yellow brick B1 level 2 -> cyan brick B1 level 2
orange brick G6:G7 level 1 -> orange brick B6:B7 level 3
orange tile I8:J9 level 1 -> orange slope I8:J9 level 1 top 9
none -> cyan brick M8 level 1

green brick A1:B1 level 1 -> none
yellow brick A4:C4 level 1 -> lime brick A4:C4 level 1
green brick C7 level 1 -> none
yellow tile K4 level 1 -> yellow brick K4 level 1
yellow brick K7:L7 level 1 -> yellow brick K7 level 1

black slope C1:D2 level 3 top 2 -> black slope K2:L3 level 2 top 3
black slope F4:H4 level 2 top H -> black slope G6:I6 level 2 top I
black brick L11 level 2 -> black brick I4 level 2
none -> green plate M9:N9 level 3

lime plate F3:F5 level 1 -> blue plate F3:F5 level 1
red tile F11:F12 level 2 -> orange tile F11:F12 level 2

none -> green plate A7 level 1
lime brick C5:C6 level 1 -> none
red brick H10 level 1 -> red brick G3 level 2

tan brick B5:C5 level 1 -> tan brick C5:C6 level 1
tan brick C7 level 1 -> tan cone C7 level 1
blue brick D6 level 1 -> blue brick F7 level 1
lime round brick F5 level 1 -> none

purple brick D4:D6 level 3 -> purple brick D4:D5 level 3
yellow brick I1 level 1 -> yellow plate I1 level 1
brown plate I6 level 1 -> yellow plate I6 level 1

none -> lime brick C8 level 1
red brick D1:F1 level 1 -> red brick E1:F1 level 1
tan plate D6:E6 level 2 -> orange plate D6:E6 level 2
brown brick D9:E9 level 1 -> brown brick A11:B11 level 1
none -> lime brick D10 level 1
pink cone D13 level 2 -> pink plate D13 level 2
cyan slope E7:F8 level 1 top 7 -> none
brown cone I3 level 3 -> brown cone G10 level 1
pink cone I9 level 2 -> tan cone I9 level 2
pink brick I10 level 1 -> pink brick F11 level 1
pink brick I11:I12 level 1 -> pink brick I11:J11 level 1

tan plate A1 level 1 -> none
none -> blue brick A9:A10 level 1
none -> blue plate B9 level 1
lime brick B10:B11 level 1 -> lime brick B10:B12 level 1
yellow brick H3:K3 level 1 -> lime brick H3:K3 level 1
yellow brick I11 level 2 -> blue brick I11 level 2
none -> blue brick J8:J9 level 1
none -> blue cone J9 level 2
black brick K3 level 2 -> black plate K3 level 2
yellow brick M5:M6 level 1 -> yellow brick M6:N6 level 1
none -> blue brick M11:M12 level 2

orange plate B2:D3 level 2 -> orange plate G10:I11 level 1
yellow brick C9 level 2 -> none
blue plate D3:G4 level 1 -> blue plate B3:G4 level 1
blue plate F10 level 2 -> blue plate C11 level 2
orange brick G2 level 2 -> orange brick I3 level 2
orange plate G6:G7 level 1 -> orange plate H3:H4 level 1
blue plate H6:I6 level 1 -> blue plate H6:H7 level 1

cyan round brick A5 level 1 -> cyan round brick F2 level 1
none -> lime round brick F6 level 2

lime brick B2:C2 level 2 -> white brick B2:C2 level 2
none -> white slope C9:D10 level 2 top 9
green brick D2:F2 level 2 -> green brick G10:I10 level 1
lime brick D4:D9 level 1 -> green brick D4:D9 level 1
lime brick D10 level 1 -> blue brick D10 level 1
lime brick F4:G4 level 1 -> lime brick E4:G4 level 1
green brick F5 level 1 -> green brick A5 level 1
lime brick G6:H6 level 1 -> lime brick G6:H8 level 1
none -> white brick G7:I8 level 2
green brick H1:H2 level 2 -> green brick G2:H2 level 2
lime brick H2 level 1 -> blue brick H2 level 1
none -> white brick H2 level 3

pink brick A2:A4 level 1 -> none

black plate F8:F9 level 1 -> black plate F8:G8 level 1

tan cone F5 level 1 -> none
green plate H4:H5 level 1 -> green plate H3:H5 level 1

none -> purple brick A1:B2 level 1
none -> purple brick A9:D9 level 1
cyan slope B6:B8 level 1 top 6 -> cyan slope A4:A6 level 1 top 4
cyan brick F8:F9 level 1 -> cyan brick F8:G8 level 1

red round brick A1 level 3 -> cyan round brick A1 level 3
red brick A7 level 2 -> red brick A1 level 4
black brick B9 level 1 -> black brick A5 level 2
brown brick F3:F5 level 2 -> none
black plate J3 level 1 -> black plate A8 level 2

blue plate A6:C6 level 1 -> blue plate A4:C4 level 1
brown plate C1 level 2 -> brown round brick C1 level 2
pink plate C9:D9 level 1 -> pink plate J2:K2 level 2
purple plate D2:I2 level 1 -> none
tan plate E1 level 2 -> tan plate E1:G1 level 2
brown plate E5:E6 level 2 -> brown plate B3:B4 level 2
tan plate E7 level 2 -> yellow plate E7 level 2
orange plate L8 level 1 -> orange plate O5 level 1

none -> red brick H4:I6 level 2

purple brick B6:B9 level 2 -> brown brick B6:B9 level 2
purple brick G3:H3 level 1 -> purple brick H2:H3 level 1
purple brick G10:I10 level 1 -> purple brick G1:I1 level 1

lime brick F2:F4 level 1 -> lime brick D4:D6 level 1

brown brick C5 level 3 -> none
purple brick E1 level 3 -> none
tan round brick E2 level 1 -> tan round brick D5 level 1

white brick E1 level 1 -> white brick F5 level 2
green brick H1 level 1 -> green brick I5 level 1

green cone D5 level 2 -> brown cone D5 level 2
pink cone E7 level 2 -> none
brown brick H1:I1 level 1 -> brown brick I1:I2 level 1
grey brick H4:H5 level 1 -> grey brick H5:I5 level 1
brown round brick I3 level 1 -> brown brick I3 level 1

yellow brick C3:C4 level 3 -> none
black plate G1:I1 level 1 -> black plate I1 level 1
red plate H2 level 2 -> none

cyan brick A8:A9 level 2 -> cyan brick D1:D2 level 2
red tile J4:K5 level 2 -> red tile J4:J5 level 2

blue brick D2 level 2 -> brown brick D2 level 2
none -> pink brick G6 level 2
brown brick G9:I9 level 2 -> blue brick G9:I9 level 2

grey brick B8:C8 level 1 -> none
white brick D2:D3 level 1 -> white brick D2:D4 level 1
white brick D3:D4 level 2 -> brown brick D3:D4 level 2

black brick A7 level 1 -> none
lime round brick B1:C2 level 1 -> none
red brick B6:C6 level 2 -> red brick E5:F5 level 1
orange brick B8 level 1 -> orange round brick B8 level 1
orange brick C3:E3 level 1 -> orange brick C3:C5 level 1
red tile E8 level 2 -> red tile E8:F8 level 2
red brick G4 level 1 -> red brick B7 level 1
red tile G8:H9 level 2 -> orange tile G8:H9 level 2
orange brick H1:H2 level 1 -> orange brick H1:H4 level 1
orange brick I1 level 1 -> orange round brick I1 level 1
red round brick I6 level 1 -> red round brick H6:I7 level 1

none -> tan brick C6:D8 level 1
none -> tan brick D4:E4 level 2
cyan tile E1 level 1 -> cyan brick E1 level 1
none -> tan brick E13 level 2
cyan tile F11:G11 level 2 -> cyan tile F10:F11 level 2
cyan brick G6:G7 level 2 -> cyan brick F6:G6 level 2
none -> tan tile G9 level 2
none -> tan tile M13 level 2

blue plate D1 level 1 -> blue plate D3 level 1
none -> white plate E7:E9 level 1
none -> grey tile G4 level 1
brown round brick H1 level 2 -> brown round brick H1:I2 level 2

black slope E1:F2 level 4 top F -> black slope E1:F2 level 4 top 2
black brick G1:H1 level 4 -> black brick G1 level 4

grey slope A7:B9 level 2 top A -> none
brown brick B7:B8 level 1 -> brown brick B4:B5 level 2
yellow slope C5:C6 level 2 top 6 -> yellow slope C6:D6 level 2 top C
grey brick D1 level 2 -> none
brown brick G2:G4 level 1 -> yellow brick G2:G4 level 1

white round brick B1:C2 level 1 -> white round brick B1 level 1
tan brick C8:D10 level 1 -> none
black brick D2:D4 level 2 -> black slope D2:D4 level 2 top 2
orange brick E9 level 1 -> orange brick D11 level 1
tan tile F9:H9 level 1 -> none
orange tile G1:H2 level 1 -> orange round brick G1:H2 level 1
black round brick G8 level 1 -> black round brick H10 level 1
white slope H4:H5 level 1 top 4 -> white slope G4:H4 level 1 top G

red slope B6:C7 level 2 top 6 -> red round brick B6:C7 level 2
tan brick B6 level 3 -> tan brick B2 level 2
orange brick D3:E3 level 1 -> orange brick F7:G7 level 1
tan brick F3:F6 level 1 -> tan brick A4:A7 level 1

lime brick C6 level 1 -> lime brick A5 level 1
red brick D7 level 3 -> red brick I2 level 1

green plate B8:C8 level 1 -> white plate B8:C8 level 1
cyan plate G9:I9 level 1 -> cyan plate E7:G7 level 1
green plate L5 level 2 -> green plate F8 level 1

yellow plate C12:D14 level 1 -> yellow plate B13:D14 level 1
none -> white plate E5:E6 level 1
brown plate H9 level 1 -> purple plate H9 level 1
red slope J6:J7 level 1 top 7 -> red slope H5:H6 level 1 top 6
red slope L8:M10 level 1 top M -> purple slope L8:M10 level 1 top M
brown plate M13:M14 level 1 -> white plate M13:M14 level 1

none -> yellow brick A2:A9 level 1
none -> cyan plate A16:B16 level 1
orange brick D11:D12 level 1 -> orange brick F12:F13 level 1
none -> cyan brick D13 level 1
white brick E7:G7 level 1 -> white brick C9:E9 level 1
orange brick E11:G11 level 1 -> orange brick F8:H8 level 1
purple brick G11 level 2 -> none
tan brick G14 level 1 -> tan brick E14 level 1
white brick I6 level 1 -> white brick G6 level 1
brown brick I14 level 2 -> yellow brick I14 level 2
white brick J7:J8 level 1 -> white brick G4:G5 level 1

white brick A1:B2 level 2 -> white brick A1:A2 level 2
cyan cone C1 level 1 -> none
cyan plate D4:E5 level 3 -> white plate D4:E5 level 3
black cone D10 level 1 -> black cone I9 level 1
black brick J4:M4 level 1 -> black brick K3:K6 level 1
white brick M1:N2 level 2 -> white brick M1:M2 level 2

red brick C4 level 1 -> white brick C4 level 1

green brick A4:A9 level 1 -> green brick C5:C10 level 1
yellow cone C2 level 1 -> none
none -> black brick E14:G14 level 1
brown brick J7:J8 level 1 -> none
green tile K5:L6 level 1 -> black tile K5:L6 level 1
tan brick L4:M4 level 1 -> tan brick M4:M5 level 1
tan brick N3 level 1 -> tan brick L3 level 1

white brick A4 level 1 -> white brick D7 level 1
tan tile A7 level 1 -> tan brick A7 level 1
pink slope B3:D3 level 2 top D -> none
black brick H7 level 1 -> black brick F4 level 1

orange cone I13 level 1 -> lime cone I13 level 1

##############################

**Action item**
In the entries above, locate every line with the word "cone" and copy it.

**Answer section**
tan brick C7 level 1 -> tan cone C7 level 1
pink cone D13 level 2 -> pink plate D13 level 2
brown cone I3 level 3 -> brown cone G10 level 1
pink cone I9 level 2 -> tan cone I9 level 2
none -> blue cone J9 level 2
tan cone F5 level 1 -> none
green cone D5 level 2 -> brown cone D5 level 2
pink cone E7 level 2 -> none
cyan cone C1 level 1 -> none
black cone D10 level 1 -> black cone I9 level 1
yellow cone C2 level 1 -> none
orange cone I13 level 1 -> lime cone I13 level 1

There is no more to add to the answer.